**TASK:** What you return should be the line containing "D3: LED (A SIG1, K" and each line after it to the end of the records, copied exactly.

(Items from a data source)
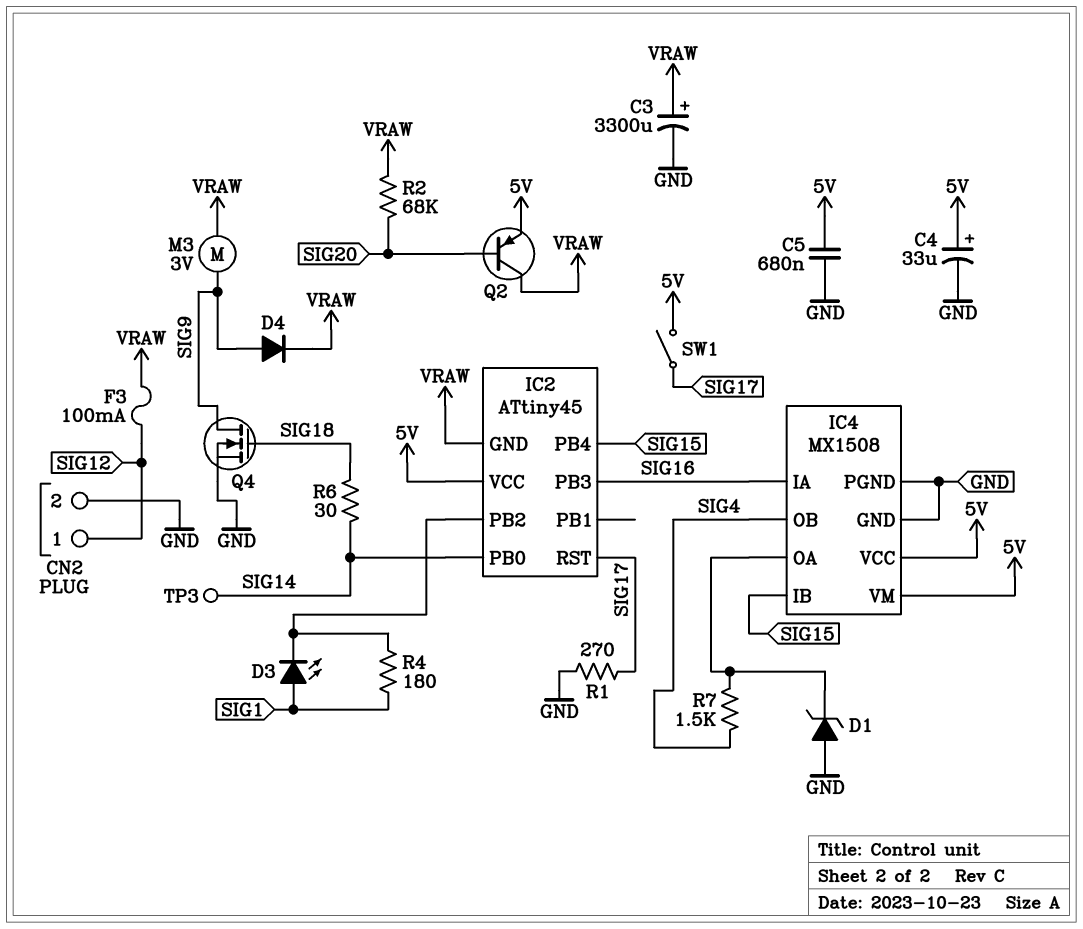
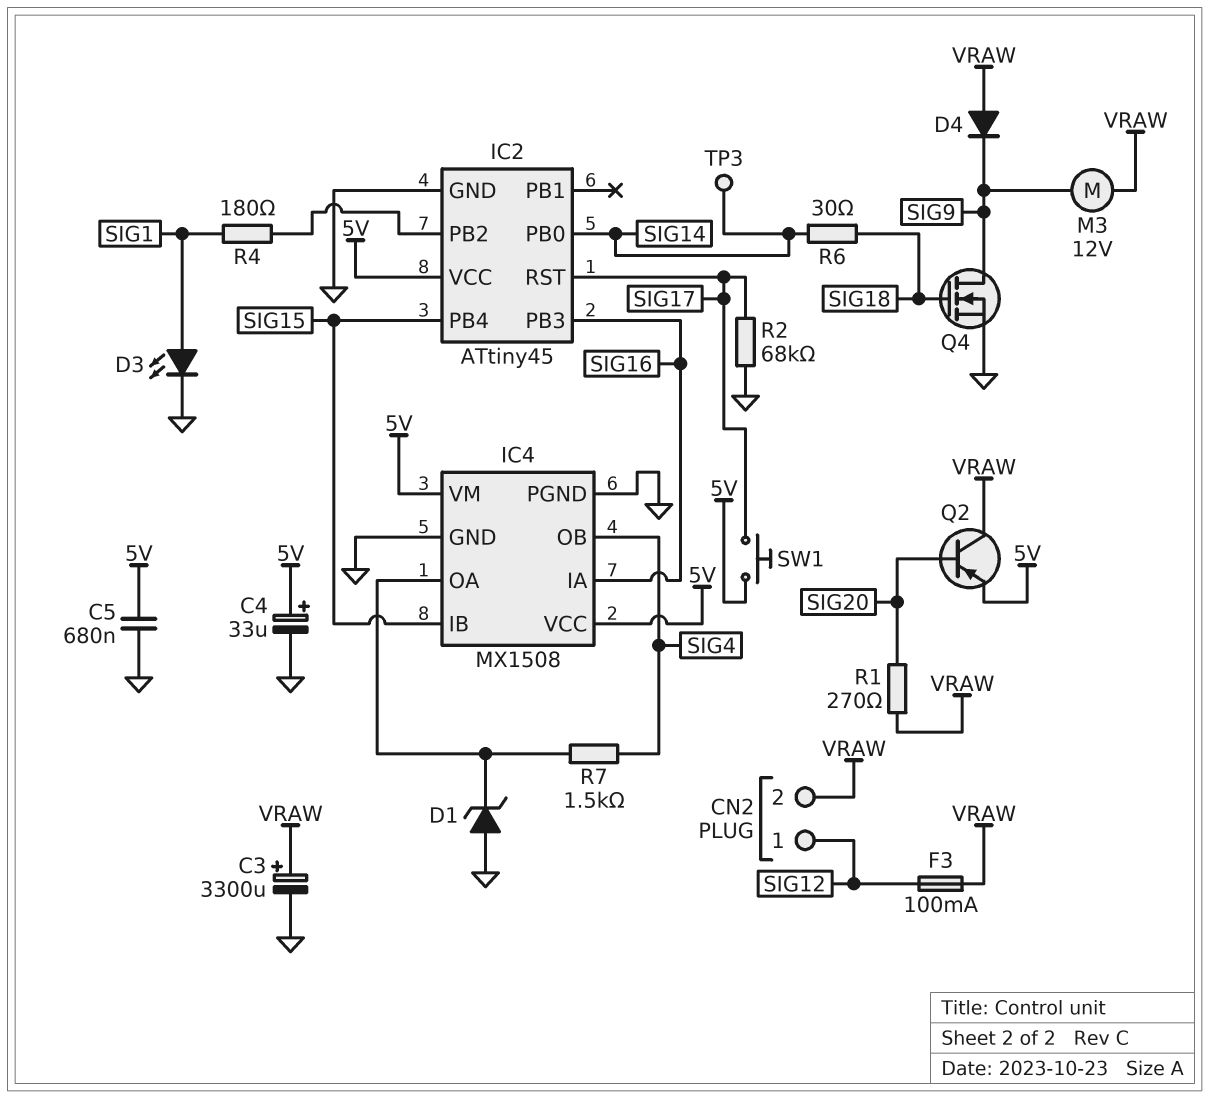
CN2 pin 2: GND -> VRAW
D3: LED (A SIG1, K IC2/PB2) -> LED (A SIG1, K GND)
D4: diode (A SIG9, K VRAW) -> diode (A VRAW, K SIG9)
IC2 pin GND: VRAW -> GND
M3: motor 3V (SIG9, VRAW) -> motor 12V (SIG9, VRAW)
R1: 270 (GND, SIG17) -> 270 (SIG20, VRAW)
R2: 68k (SIG20, VRAW) -> 68k (GND, SIG17)
SW1: switch (5V, SIG17) -> button (5V, SIG17)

**TASK RESPONSE:**
D3: LED (A SIG1, K IC2/PB2) -> LED (A SIG1, K GND)
D4: diode (A SIG9, K VRAW) -> diode (A VRAW, K SIG9)
IC2 pin GND: VRAW -> GND
M3: motor 3V (SIG9, VRAW) -> motor 12V (SIG9, VRAW)
R1: 270 (GND, SIG17) -> 270 (SIG20, VRAW)
R2: 68k (SIG20, VRAW) -> 68k (GND, SIG17)
SW1: switch (5V, SIG17) -> button (5V, SIG17)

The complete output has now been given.